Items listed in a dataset
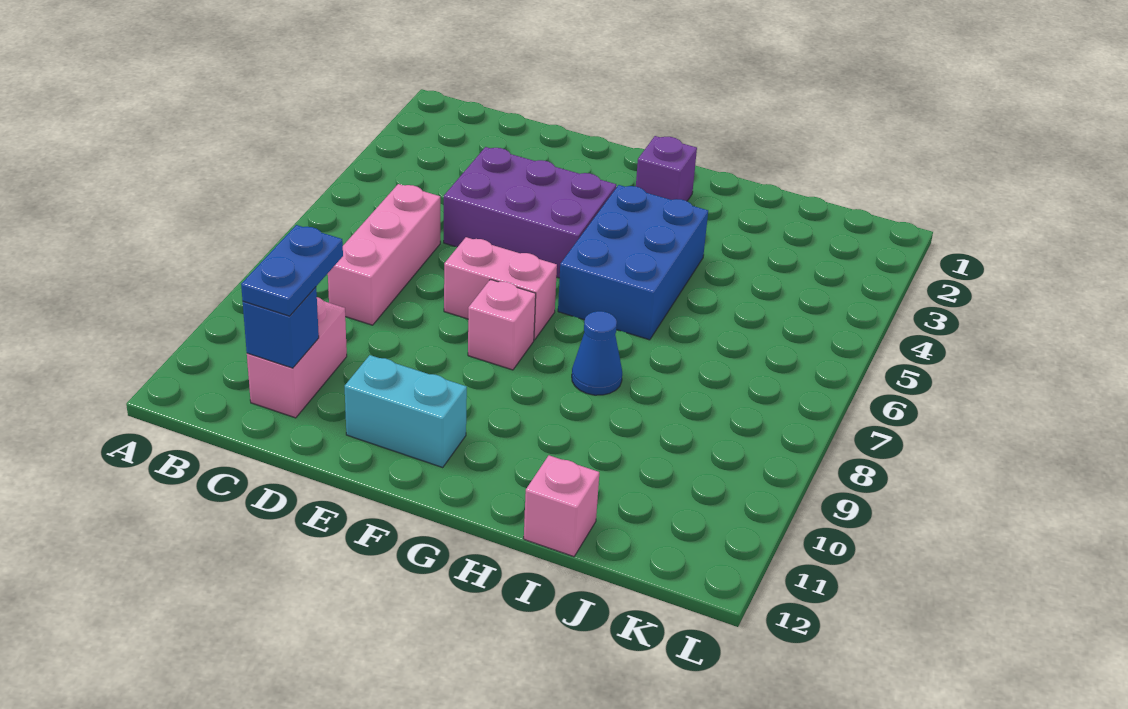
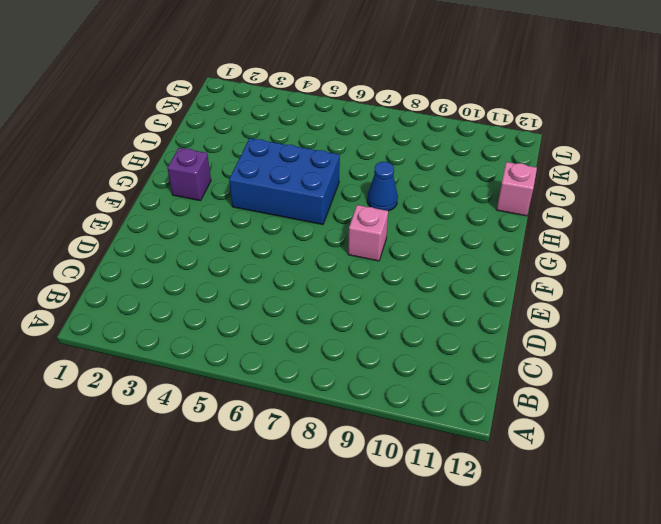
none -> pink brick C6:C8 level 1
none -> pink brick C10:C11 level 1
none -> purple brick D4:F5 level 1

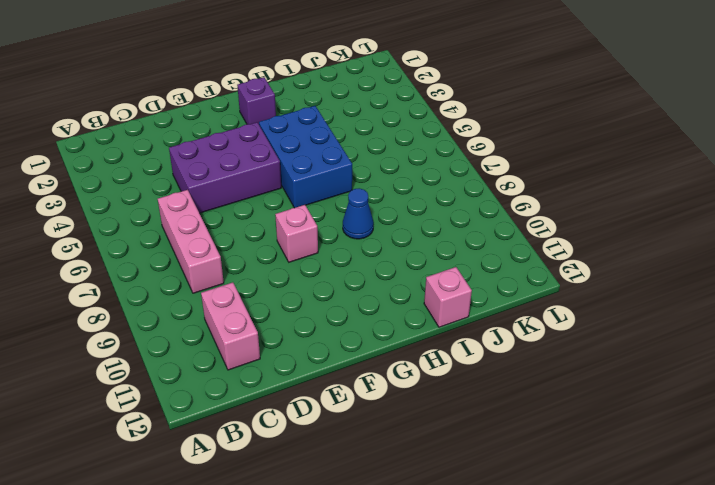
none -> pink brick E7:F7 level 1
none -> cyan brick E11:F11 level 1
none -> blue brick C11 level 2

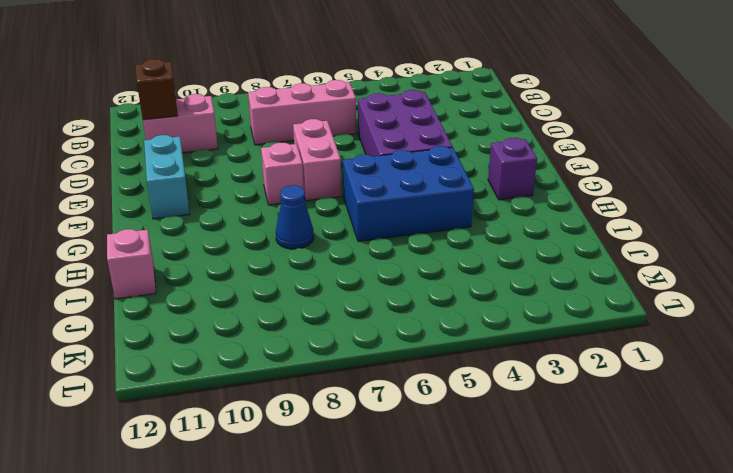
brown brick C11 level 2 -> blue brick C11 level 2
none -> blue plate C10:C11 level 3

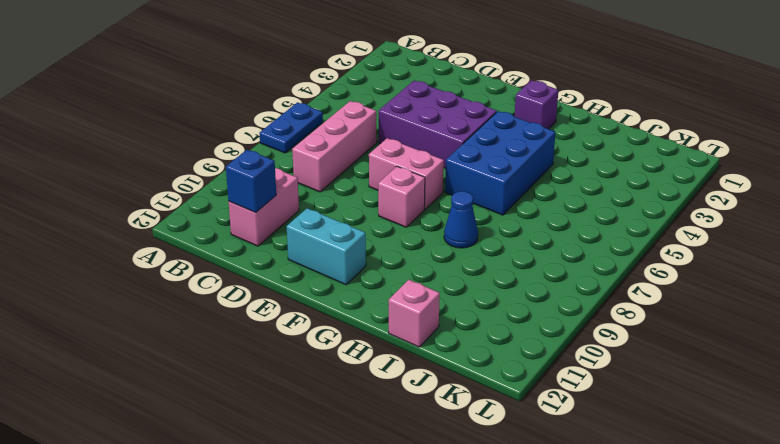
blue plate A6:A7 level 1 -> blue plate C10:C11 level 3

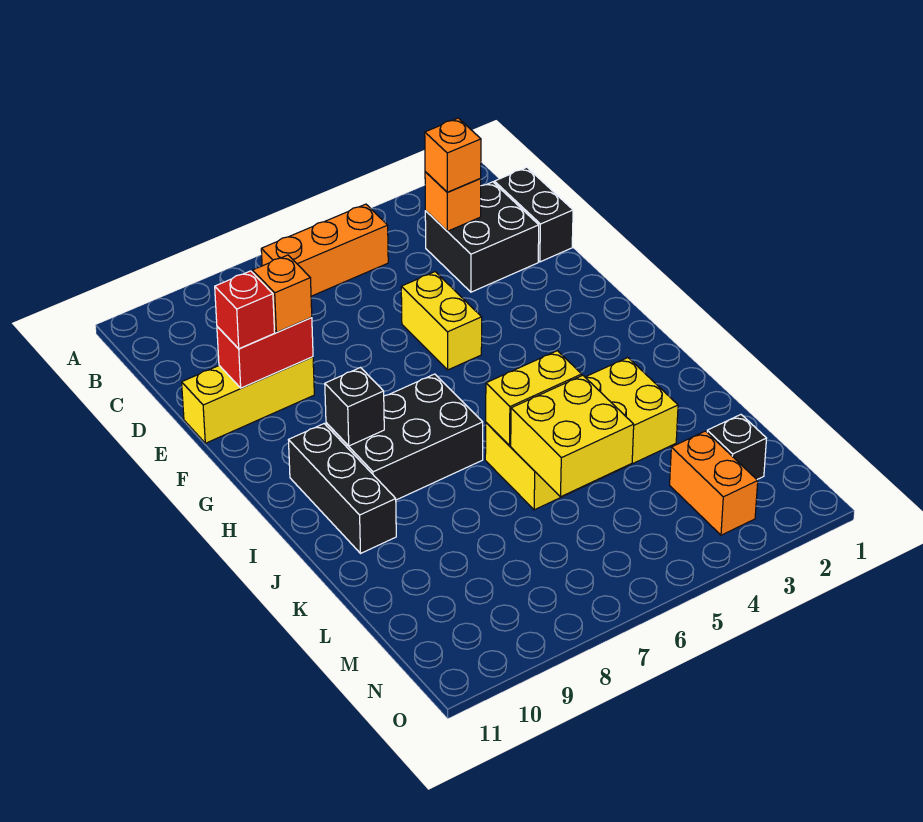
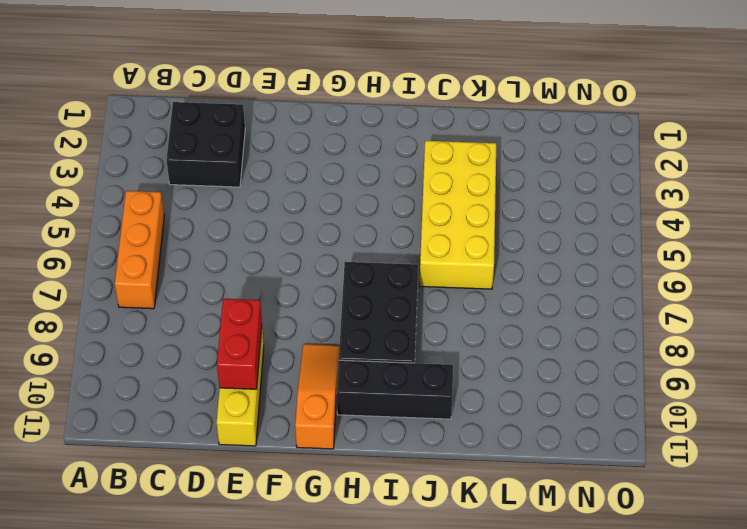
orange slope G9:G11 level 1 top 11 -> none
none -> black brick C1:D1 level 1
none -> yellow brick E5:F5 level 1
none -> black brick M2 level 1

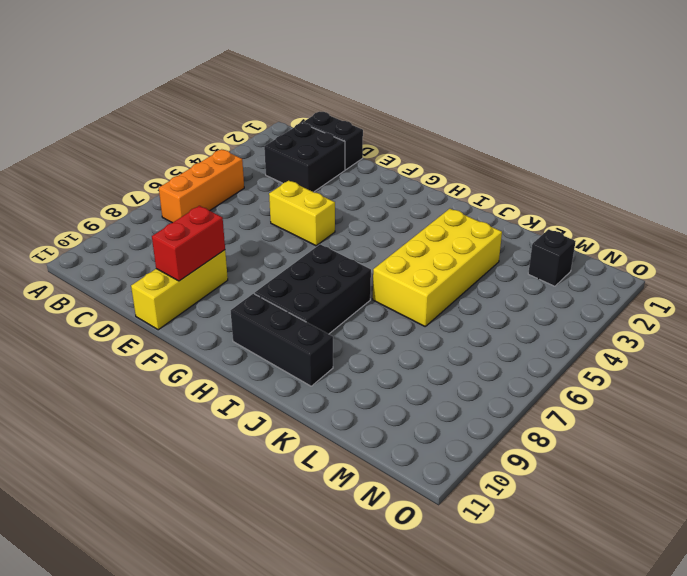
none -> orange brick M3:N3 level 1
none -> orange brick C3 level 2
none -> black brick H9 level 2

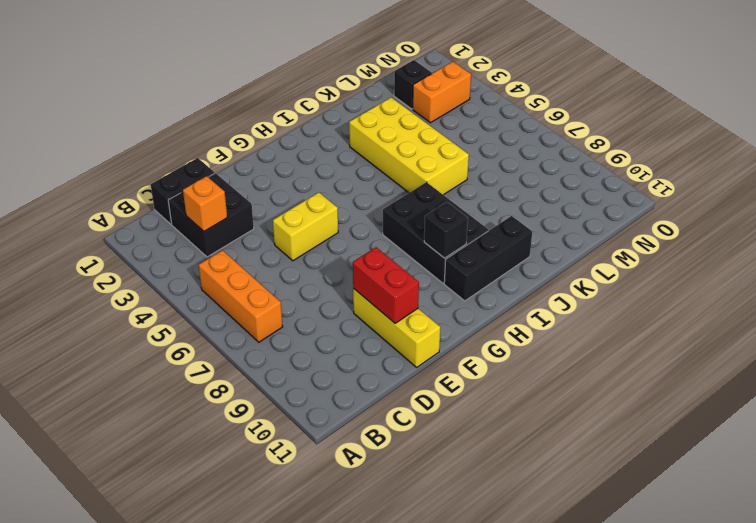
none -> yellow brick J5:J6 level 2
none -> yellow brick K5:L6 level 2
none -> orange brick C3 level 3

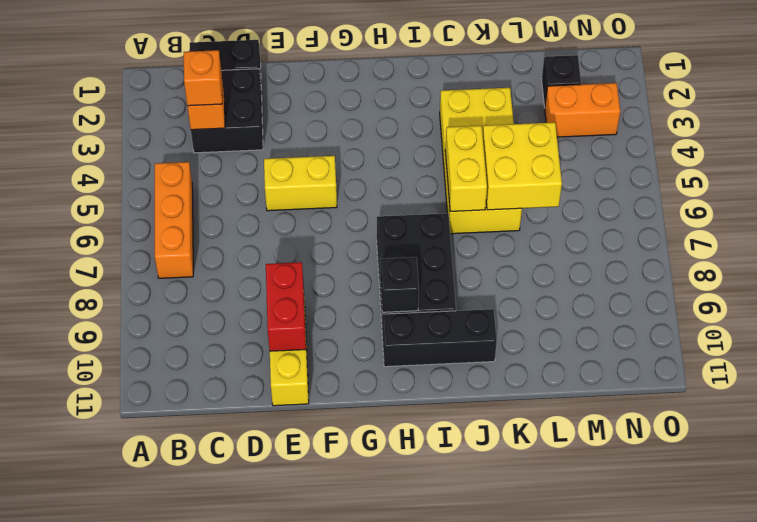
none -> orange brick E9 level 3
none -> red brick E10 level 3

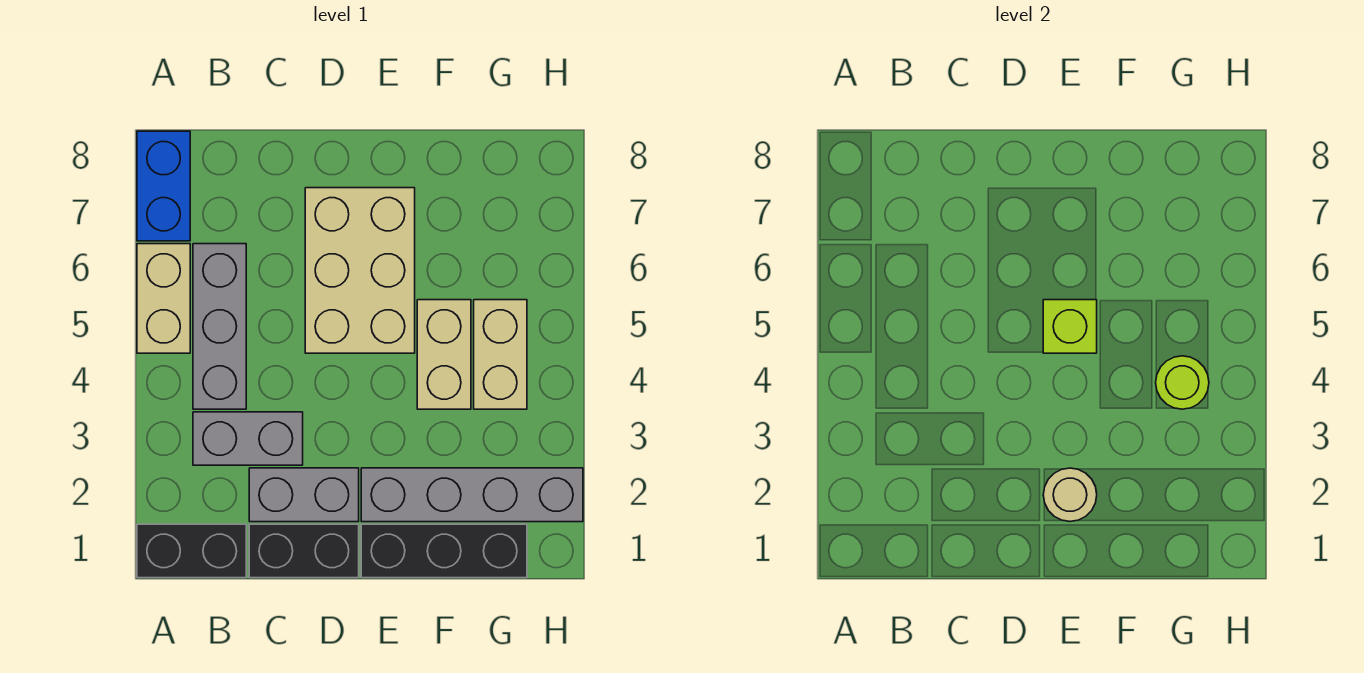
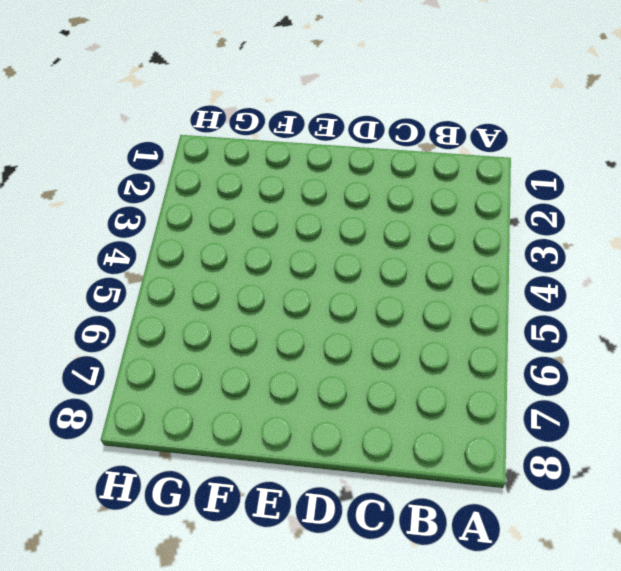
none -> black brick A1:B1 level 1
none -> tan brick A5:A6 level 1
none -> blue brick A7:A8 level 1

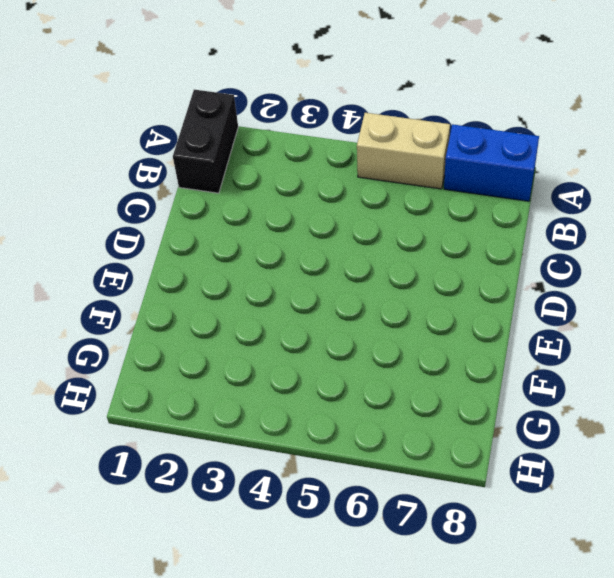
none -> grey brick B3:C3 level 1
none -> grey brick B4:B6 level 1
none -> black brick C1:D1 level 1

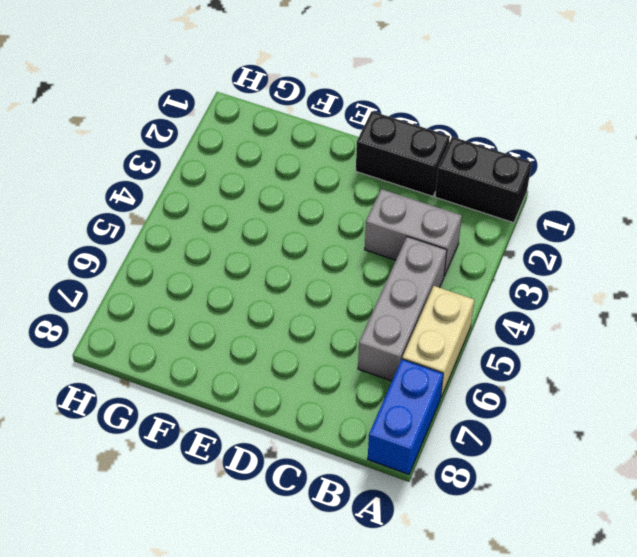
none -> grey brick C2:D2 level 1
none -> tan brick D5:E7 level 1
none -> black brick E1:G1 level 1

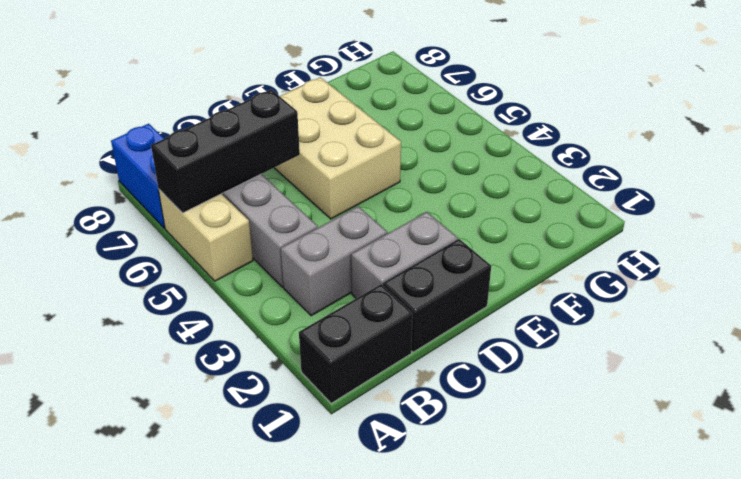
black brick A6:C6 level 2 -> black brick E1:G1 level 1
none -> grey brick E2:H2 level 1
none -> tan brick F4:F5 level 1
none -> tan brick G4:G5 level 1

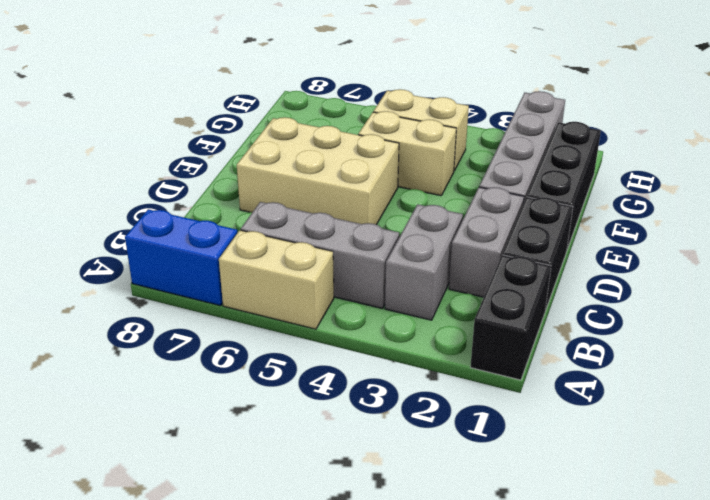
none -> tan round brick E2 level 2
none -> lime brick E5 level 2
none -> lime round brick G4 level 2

Work instruction
In the copy, include all records verbatim but no images.

Task response
none -> pink brick C6:C8 level 1
none -> pink brick C10:C11 level 1
none -> purple brick D4:F5 level 1

none -> pink brick E7:F7 level 1
none -> cyan brick E11:F11 level 1
none -> blue brick C11 level 2

brown brick C11 level 2 -> blue brick C11 level 2
none -> blue plate C10:C11 level 3

blue plate A6:A7 level 1 -> blue plate C10:C11 level 3

orange slope G9:G11 level 1 top 11 -> none
none -> black brick C1:D1 level 1
none -> yellow brick E5:F5 level 1
none -> black brick M2 level 1

none -> orange brick M3:N3 level 1
none -> orange brick C3 level 2
none -> black brick H9 level 2

none -> yellow brick J5:J6 level 2
none -> yellow brick K5:L6 level 2
none -> orange brick C3 level 3

none -> orange brick E9 level 3
none -> red brick E10 level 3

none -> black brick A1:B1 level 1
none -> tan brick A5:A6 level 1
none -> blue brick A7:A8 level 1

none -> grey brick B3:C3 level 1
none -> grey brick B4:B6 level 1
none -> black brick C1:D1 level 1

none -> grey brick C2:D2 level 1
none -> tan brick D5:E7 level 1
none -> black brick E1:G1 level 1

black brick A6:C6 level 2 -> black brick E1:G1 level 1
none -> grey brick E2:H2 level 1
none -> tan brick F4:F5 level 1
none -> tan brick G4:G5 level 1

none -> tan round brick E2 level 2
none -> lime brick E5 level 2
none -> lime round brick G4 level 2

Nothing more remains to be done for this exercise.